Top of Provided data

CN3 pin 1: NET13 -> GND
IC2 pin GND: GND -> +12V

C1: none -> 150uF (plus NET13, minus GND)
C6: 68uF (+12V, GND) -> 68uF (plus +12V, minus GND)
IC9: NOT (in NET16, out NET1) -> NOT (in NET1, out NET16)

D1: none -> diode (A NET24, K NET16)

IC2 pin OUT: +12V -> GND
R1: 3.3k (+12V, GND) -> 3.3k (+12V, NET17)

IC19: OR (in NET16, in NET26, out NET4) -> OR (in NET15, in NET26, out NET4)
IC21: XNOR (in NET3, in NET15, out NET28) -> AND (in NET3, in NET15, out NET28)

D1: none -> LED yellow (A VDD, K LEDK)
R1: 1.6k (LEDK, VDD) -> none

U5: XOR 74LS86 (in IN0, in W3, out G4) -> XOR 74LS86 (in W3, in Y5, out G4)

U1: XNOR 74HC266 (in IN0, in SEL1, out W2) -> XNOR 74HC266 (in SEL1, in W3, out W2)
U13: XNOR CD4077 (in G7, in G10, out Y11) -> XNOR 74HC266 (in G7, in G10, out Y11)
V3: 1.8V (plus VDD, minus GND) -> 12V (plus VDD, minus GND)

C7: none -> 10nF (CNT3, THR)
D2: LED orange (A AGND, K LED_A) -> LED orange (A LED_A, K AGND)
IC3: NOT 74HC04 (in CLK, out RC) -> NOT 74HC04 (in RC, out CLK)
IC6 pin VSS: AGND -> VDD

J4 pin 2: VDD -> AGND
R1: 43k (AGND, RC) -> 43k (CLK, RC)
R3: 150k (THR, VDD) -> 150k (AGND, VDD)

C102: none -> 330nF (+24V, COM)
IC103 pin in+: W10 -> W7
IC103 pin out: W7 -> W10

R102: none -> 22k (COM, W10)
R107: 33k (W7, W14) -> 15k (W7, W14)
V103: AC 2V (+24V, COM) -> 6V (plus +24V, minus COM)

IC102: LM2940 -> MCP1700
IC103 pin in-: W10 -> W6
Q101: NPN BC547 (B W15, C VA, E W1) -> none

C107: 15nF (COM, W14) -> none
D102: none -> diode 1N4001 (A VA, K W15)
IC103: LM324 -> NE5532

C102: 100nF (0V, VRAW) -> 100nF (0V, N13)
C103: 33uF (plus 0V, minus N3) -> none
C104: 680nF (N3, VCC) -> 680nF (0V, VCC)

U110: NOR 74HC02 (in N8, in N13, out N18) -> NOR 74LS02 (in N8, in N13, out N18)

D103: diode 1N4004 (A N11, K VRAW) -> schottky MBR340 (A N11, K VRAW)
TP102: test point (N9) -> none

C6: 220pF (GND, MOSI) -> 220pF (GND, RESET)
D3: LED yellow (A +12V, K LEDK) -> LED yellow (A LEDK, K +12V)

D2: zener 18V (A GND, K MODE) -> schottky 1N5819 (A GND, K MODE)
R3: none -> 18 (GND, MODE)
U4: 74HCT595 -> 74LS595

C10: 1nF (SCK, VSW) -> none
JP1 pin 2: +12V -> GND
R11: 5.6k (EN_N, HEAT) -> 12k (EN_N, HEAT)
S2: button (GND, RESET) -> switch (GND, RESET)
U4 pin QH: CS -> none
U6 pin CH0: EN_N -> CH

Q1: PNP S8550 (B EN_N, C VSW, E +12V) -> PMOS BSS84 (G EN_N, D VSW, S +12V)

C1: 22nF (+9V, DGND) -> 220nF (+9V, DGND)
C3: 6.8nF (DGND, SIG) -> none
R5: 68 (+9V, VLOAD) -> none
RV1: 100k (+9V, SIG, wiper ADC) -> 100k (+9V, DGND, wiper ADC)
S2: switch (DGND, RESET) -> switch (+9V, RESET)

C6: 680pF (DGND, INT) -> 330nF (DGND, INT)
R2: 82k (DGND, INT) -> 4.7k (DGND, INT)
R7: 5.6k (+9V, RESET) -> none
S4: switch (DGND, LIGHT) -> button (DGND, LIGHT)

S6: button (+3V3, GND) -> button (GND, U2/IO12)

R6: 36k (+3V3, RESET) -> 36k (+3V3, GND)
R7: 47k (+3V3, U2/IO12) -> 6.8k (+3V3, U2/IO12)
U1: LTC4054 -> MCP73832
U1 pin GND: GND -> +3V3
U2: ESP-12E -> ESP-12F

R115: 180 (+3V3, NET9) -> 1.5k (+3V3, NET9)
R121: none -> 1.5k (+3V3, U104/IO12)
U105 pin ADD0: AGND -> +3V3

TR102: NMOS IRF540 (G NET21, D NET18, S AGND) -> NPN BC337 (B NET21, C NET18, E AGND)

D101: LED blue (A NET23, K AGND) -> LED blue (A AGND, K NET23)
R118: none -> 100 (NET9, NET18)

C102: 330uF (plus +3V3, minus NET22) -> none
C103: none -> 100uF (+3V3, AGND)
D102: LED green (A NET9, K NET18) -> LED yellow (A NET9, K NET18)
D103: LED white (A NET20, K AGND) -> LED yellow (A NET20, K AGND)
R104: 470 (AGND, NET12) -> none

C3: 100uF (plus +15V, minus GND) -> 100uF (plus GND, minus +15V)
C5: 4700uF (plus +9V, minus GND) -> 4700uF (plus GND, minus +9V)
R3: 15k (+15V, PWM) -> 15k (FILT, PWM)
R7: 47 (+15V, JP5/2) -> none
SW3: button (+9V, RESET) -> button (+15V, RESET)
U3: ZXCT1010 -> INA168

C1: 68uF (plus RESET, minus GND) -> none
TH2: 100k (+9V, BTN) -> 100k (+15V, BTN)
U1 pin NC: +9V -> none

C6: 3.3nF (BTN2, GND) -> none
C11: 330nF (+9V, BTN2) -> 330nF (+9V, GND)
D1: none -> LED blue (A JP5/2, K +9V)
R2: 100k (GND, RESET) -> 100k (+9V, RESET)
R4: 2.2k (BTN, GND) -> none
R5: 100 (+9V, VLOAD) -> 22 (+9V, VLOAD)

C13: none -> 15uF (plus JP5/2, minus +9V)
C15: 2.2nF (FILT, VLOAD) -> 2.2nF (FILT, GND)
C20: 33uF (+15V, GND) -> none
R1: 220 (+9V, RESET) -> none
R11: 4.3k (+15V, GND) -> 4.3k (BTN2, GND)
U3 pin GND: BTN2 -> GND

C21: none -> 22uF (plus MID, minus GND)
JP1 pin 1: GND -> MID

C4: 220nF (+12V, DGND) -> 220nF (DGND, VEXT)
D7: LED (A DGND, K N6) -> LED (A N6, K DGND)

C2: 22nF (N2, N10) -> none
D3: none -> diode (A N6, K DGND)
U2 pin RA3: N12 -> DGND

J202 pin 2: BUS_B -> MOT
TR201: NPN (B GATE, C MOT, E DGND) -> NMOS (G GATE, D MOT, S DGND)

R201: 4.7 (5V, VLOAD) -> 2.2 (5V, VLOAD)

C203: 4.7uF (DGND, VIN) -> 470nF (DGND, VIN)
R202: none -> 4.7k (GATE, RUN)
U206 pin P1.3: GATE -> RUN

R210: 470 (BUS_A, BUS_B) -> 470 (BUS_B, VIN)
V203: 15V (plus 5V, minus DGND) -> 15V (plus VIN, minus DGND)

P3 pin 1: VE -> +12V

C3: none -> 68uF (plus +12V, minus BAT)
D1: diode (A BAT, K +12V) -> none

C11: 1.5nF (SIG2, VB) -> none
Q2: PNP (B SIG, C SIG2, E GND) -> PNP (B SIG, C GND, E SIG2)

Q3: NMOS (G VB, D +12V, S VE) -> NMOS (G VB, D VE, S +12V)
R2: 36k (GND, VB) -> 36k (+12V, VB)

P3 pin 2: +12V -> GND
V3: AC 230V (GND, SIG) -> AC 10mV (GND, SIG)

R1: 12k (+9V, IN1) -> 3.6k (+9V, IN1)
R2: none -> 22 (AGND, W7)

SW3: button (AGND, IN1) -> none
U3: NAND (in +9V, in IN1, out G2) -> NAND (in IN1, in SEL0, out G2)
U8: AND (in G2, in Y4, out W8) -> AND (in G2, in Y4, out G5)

Bottom of Provided data

Copy the lines above exactly, beginning at the line that has "Q101: NPN BC547 (B W15, C VA, E W1) -> none" and stopping after the line that has "C6: 680pF (DGND, INT) -> 330nF (DGND, INT)", and omit the rest.

Q101: NPN BC547 (B W15, C VA, E W1) -> none

C107: 15nF (COM, W14) -> none
D102: none -> diode 1N4001 (A VA, K W15)
IC103: LM324 -> NE5532

C102: 100nF (0V, VRAW) -> 100nF (0V, N13)
C103: 33uF (plus 0V, minus N3) -> none
C104: 680nF (N3, VCC) -> 680nF (0V, VCC)

U110: NOR 74HC02 (in N8, in N13, out N18) -> NOR 74LS02 (in N8, in N13, out N18)

D103: diode 1N4004 (A N11, K VRAW) -> schottky MBR340 (A N11, K VRAW)
TP102: test point (N9) -> none

C6: 220pF (GND, MOSI) -> 220pF (GND, RESET)
D3: LED yellow (A +12V, K LEDK) -> LED yellow (A LEDK, K +12V)

D2: zener 18V (A GND, K MODE) -> schottky 1N5819 (A GND, K MODE)
R3: none -> 18 (GND, MODE)
U4: 74HCT595 -> 74LS595

C10: 1nF (SCK, VSW) -> none
JP1 pin 2: +12V -> GND
R11: 5.6k (EN_N, HEAT) -> 12k (EN_N, HEAT)
S2: button (GND, RESET) -> switch (GND, RESET)
U4 pin QH: CS -> none
U6 pin CH0: EN_N -> CH

Q1: PNP S8550 (B EN_N, C VSW, E +12V) -> PMOS BSS84 (G EN_N, D VSW, S +12V)

C1: 22nF (+9V, DGND) -> 220nF (+9V, DGND)
C3: 6.8nF (DGND, SIG) -> none
R5: 68 (+9V, VLOAD) -> none
RV1: 100k (+9V, SIG, wiper ADC) -> 100k (+9V, DGND, wiper ADC)
S2: switch (DGND, RESET) -> switch (+9V, RESET)

C6: 680pF (DGND, INT) -> 330nF (DGND, INT)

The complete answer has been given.